#### Problem to work on
Everything in the records except the pictures should come back exactly as written.
________________________
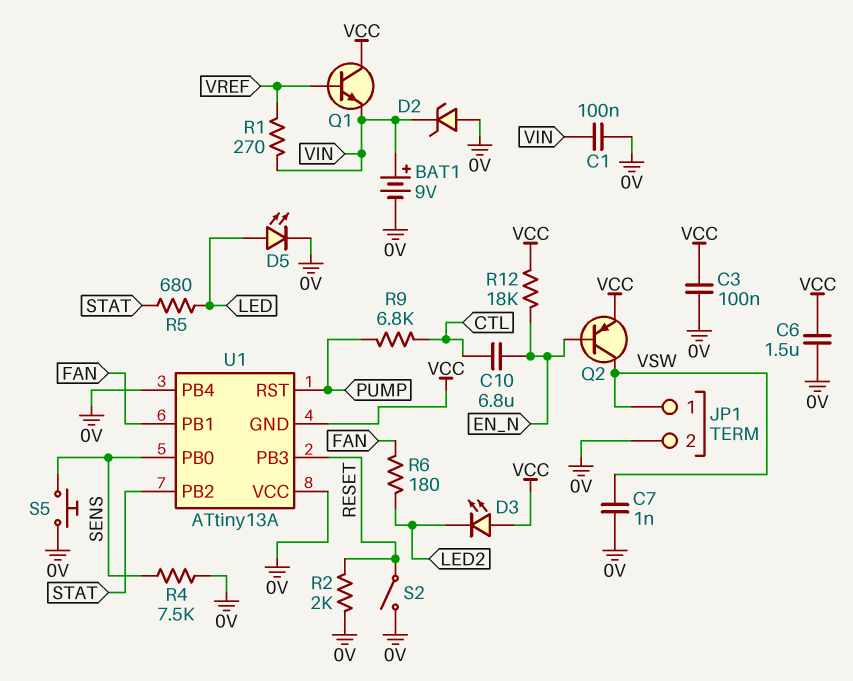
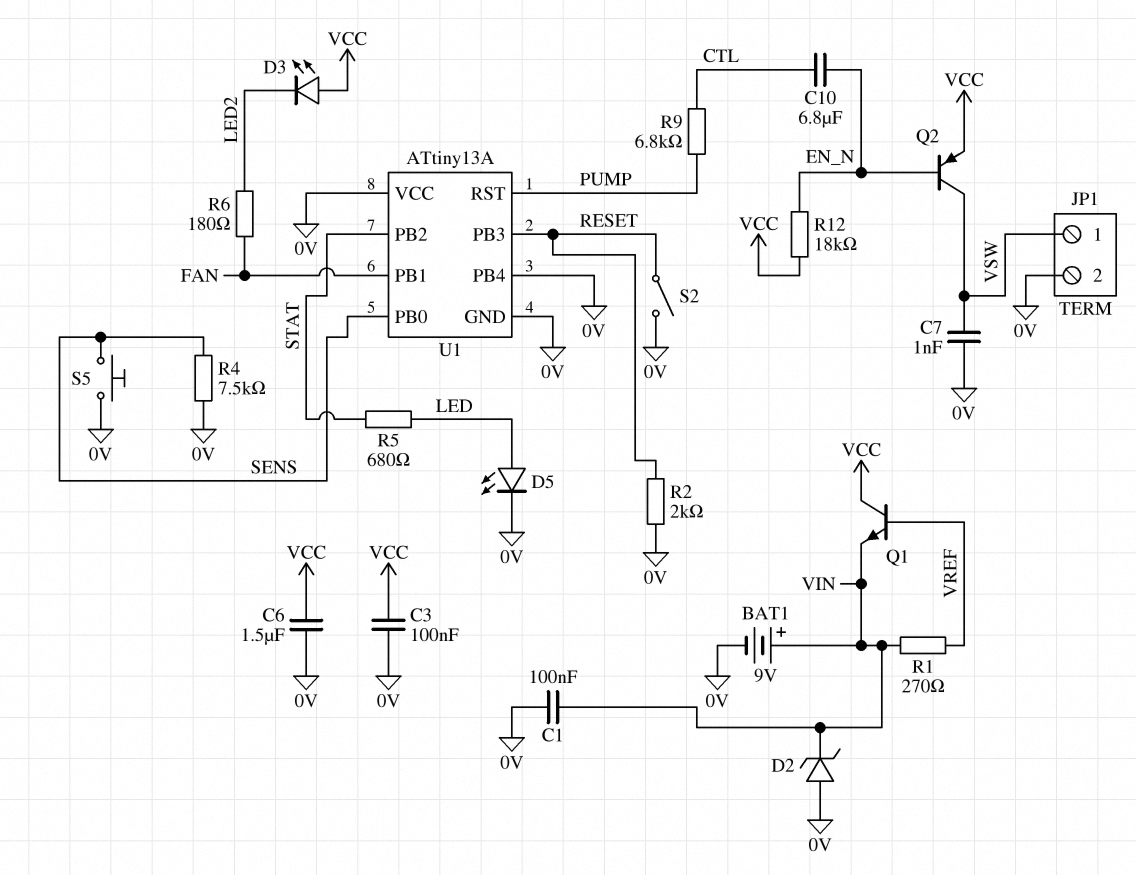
U1 pin GND: VCC -> 0V

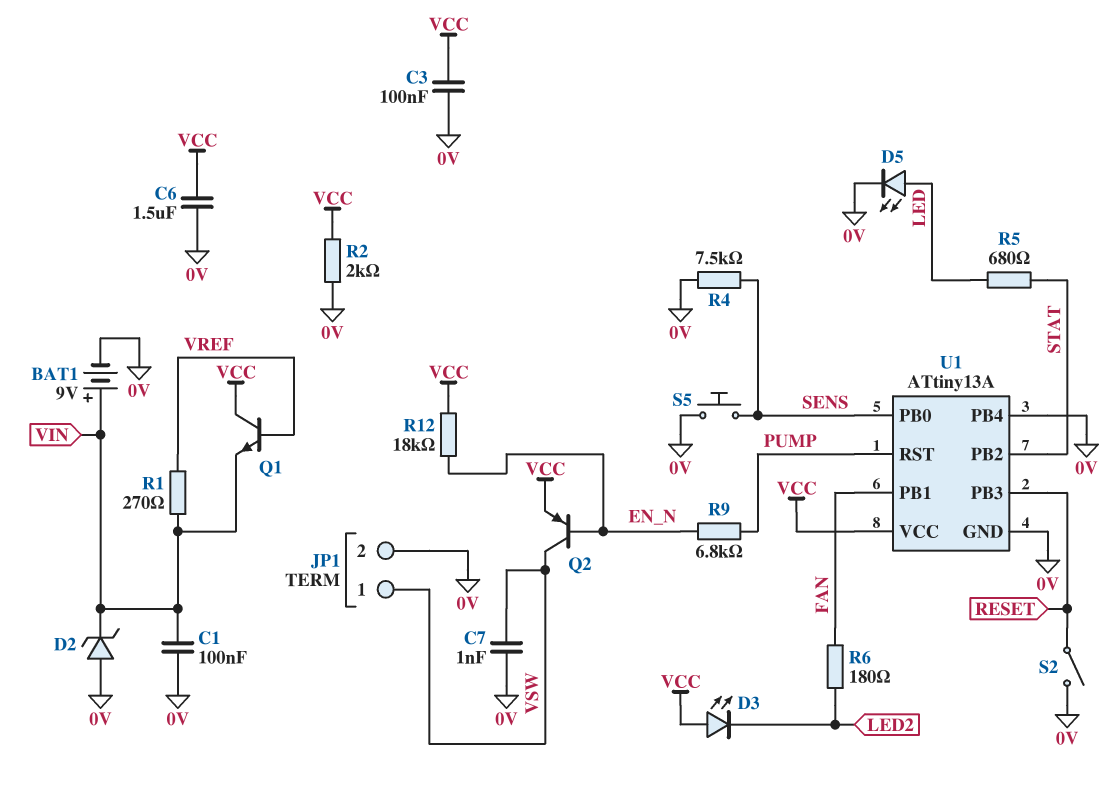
C10: 6.8uF (CTL, EN_N) -> none
R2: 2k (0V, RESET) -> 2k (0V, VCC)
R9: 6.8k (CTL, PUMP) -> 6.8k (EN_N, PUMP)
U1 pin VCC: 0V -> VCC

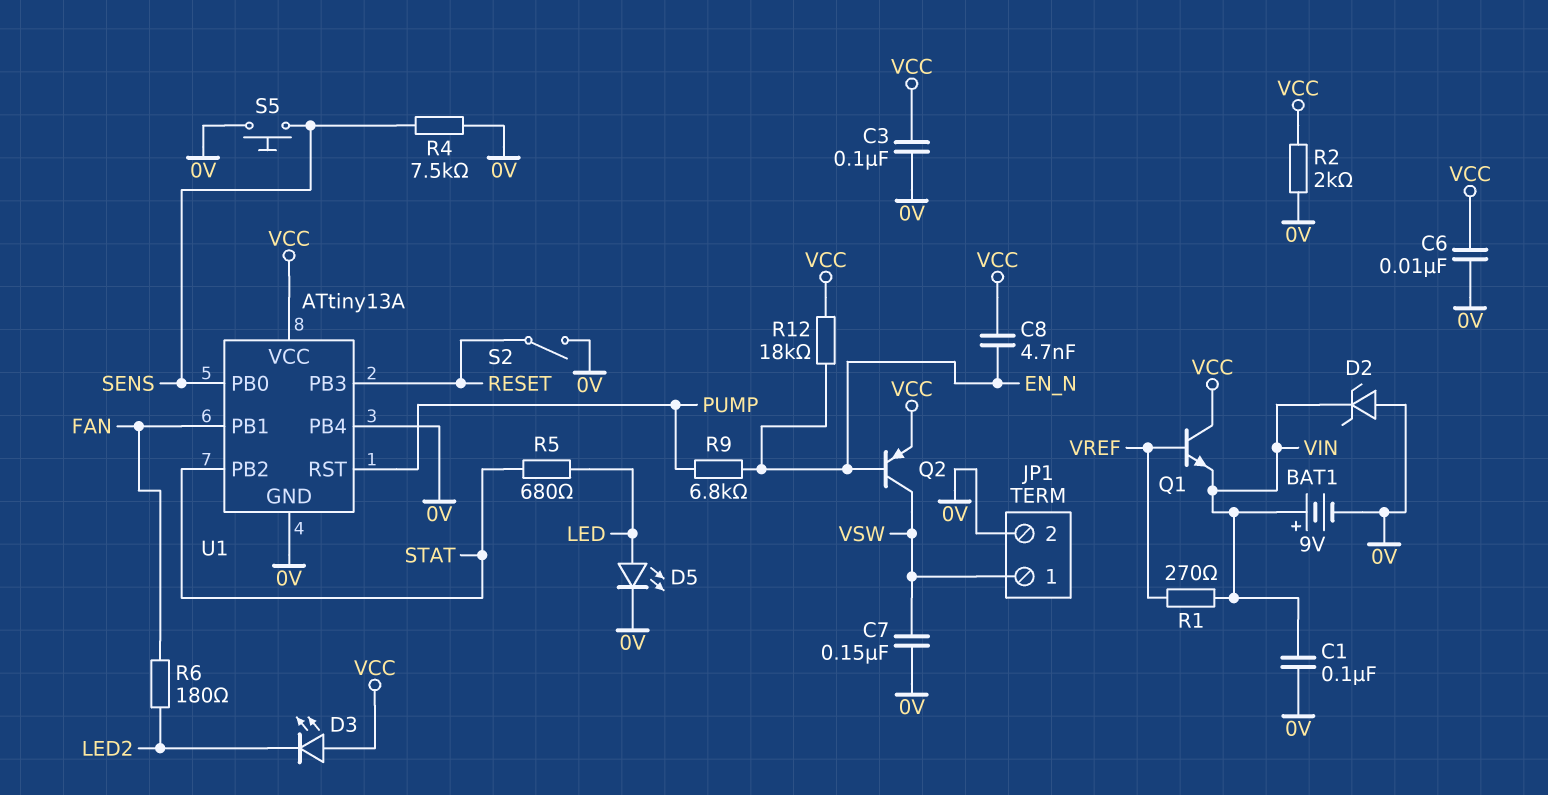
C6: 1.5uF (0V, VCC) -> 10nF (0V, VCC)
C7: 1nF (0V, VSW) -> 150nF (0V, VSW)
C8: none -> 4.7nF (EN_N, VCC)

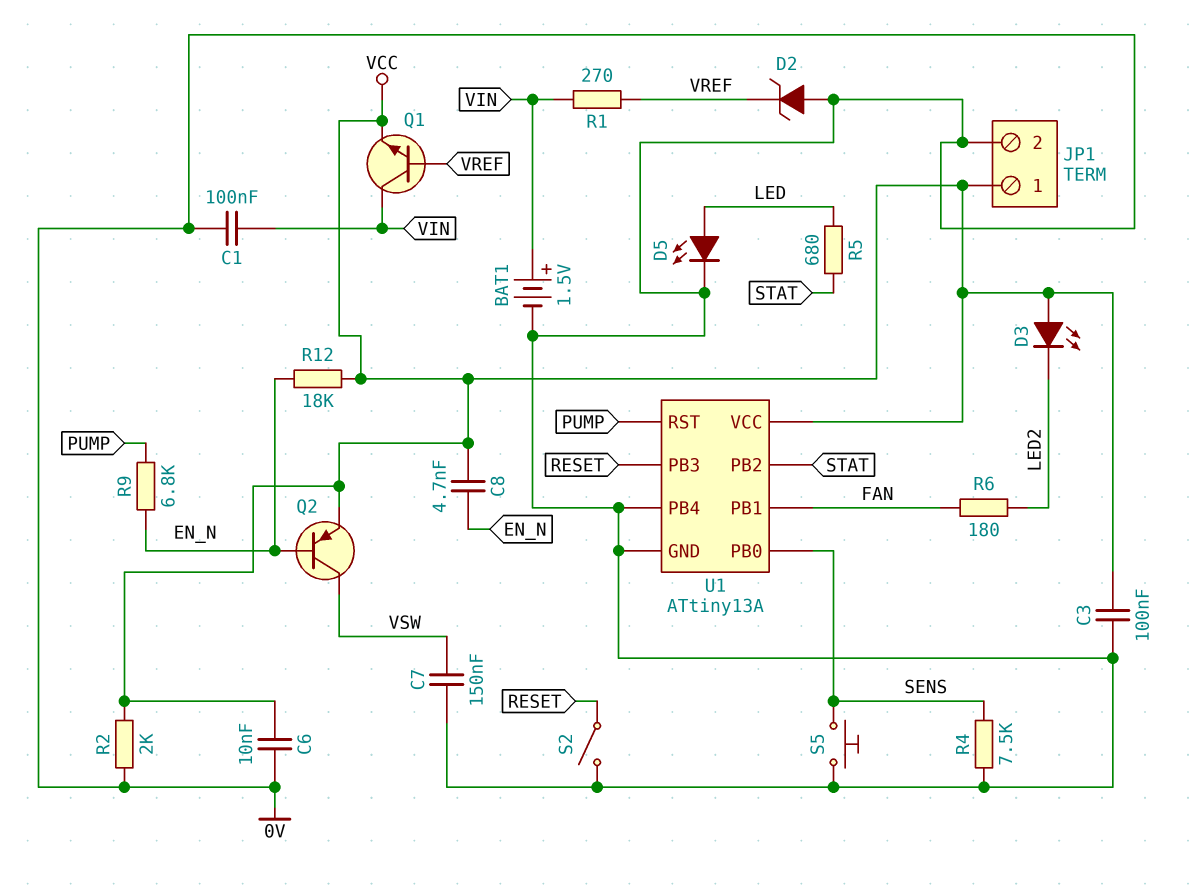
BAT1: 9V (plus VIN, minus 0V) -> 1.5V (plus VIN, minus 0V)
D2: zener (A 0V, K VIN) -> zener (A 0V, K VREF)
JP1 pin 1: VSW -> VCC
Q1: NPN (B VREF, C VCC, E VIN) -> NPN (B VREF, C VIN, E VCC)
________________________
#### Written reply
U1 pin GND: VCC -> 0V

C10: 6.8uF (CTL, EN_N) -> none
R2: 2k (0V, RESET) -> 2k (0V, VCC)
R9: 6.8k (CTL, PUMP) -> 6.8k (EN_N, PUMP)
U1 pin VCC: 0V -> VCC

C6: 1.5uF (0V, VCC) -> 10nF (0V, VCC)
C7: 1nF (0V, VSW) -> 150nF (0V, VSW)
C8: none -> 4.7nF (EN_N, VCC)

BAT1: 9V (plus VIN, minus 0V) -> 1.5V (plus VIN, minus 0V)
D2: zener (A 0V, K VIN) -> zener (A 0V, K VREF)
JP1 pin 1: VSW -> VCC
Q1: NPN (B VREF, C VCC, E VIN) -> NPN (B VREF, C VIN, E VCC)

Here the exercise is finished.